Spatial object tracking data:
::::
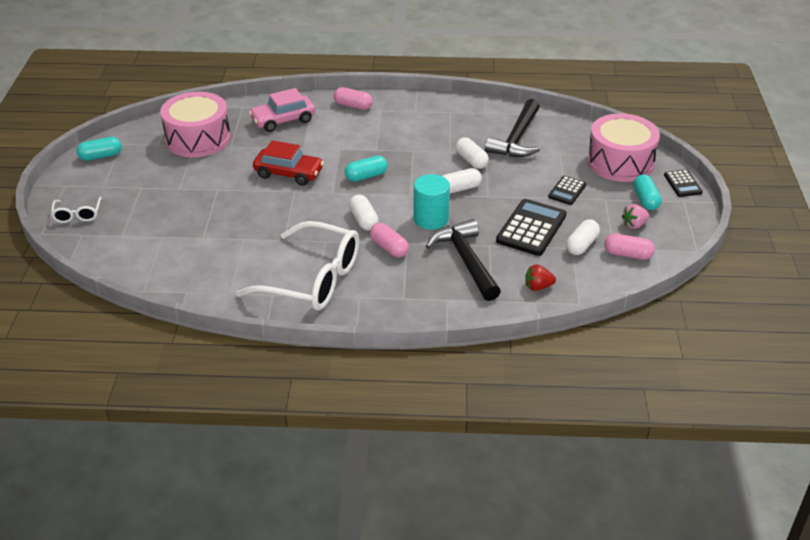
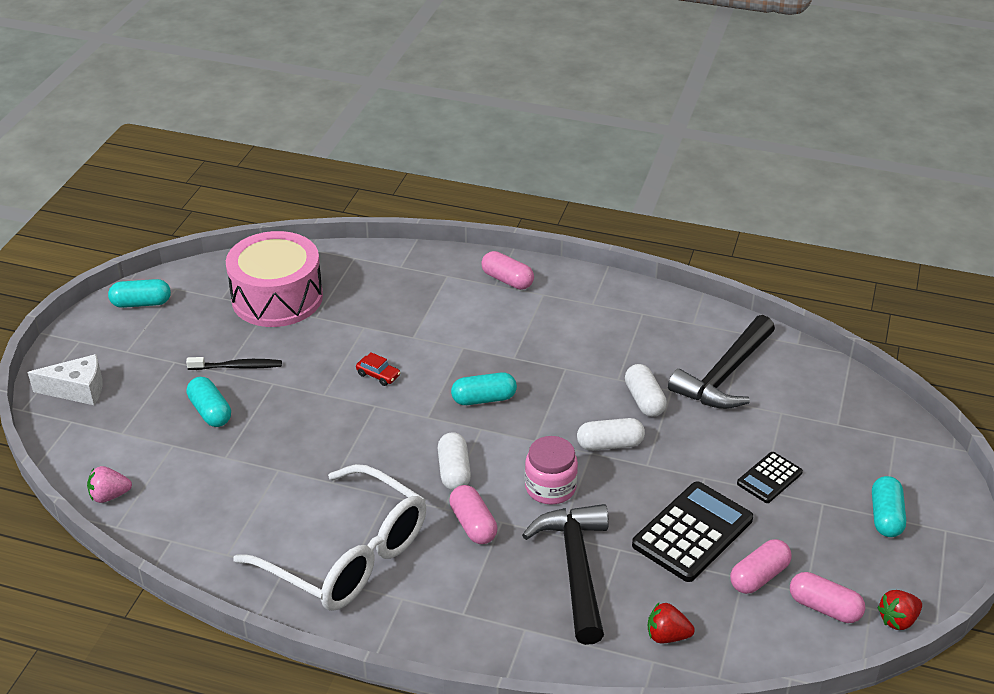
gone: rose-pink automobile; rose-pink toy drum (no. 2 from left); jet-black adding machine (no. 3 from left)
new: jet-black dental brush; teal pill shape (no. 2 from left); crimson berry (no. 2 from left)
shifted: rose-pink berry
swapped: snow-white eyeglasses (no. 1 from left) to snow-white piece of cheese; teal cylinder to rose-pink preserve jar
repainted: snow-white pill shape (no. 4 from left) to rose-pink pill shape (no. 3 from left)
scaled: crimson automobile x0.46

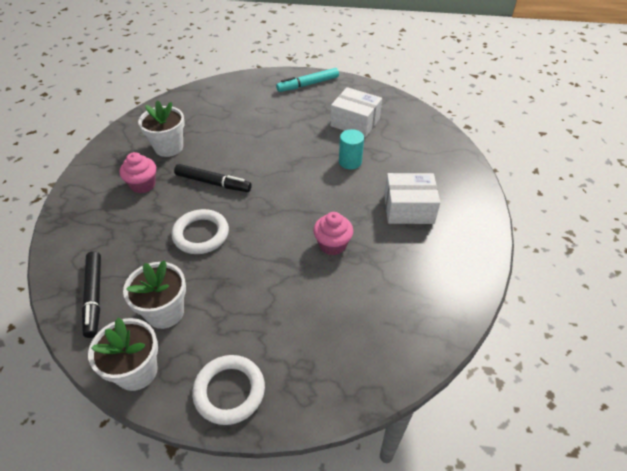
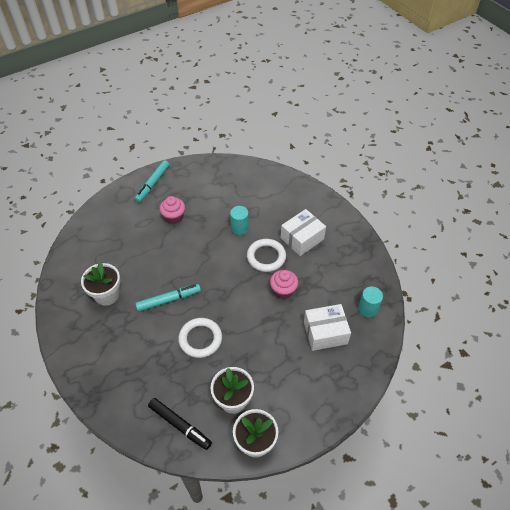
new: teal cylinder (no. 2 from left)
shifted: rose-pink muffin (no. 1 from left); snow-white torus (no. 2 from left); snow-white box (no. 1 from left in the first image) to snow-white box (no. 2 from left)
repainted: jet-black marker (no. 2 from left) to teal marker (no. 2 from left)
::::
• WHAT THE TASK ASKS: Filter the lines above, keeping each one that contains the string "snow".

• OUTPUT FOR THIS EXERCISE:
swapped: snow-white eyeglasses (no. 1 from left) to snow-white piece of cheese; teal cylinder to rose-pink preserve jar
repainted: snow-white pill shape (no. 4 from left) to rose-pink pill shape (no. 3 from left)
shifted: rose-pink muffin (no. 1 from left); snow-white torus (no. 2 from left); snow-white box (no. 1 from left in the first image) to snow-white box (no. 2 from left)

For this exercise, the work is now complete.